WORK INSTRUCTION – Repeat the entries below exactly, pictures excluded.

EXTRACTED INFORMATION below:

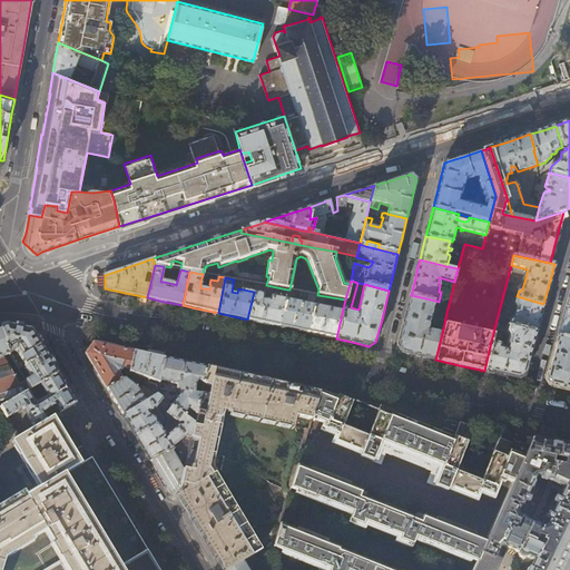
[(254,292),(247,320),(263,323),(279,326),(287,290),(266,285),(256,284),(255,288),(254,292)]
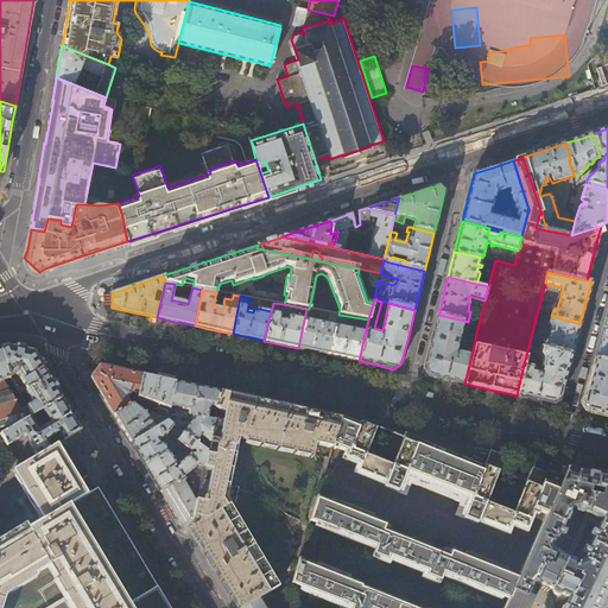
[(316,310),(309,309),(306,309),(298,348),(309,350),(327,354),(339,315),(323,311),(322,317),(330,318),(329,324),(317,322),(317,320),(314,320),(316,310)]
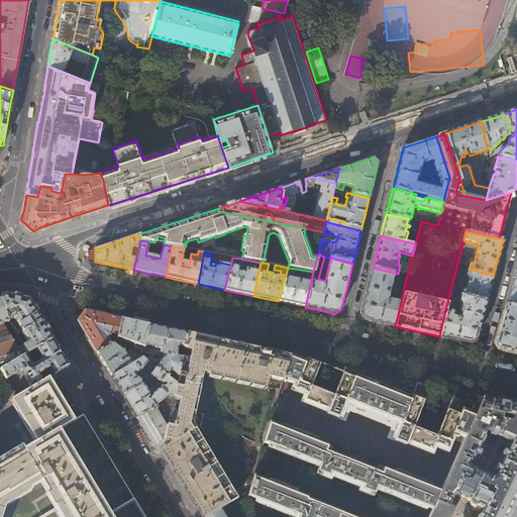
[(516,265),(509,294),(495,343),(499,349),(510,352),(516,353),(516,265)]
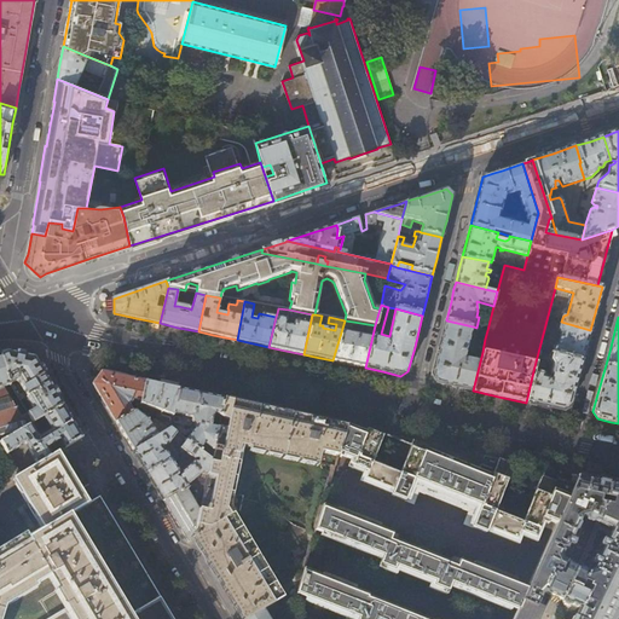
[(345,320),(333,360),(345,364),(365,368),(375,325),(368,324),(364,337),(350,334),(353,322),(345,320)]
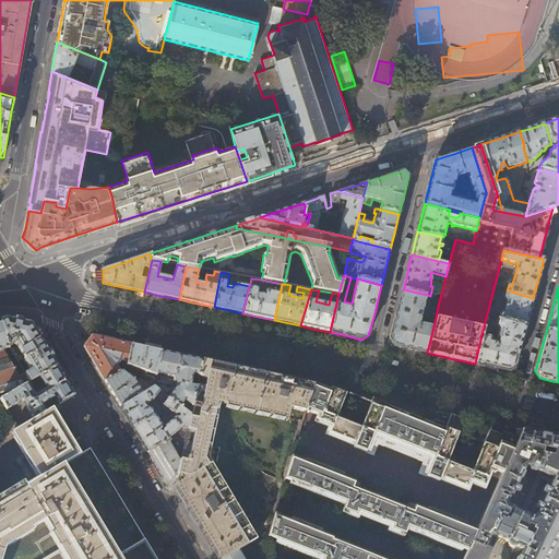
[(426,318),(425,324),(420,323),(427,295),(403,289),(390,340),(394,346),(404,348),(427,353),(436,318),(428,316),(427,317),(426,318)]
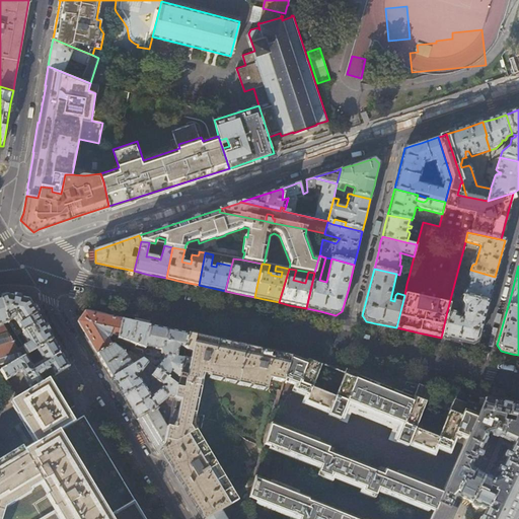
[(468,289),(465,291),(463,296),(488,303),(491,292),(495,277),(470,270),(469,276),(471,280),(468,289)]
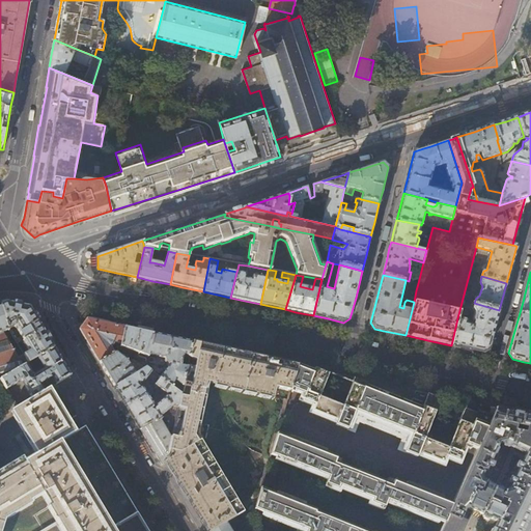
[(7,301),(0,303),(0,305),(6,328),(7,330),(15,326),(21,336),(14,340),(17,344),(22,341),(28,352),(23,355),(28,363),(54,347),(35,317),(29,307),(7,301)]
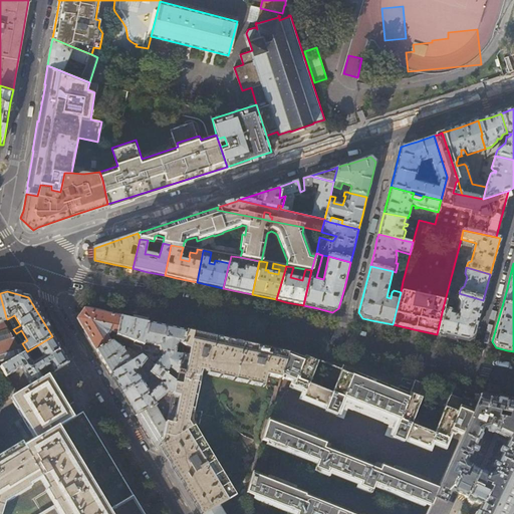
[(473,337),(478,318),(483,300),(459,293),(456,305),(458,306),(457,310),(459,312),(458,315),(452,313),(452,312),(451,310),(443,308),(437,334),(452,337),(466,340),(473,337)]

End of EXTRACTED INFORMATION.

OUTPUT FOR THIS EXERCISE –
[(254,292),(247,320),(263,323),(279,326),(287,290),(266,285),(256,284),(255,288),(254,292)]
[(316,310),(309,309),(306,309),(298,348),(309,350),(327,354),(339,315),(323,311),(322,317),(330,318),(329,324),(317,322),(317,320),(314,320),(316,310)]
[(516,265),(509,294),(495,343),(499,349),(510,352),(516,353),(516,265)]
[(345,320),(333,360),(345,364),(365,368),(375,325),(368,324),(364,337),(350,334),(353,322),(345,320)]
[(426,318),(425,324),(420,323),(427,295),(403,289),(390,340),(394,346),(404,348),(427,353),(436,318),(428,316),(427,317),(426,318)]
[(468,289),(465,291),(463,296),(488,303),(491,292),(495,277),(470,270),(469,276),(471,280),(468,289)]
[(7,301),(0,303),(0,305),(6,328),(7,330),(15,326),(21,336),(14,340),(17,344),(22,341),(28,352),(23,355),(28,363),(54,347),(35,317),(29,307),(7,301)]
[(473,337),(478,318),(483,300),(459,293),(456,305),(458,306),(457,310),(459,312),(458,315),(452,313),(452,312),(451,310),(443,308),(437,334),(452,337),(466,340),(473,337)]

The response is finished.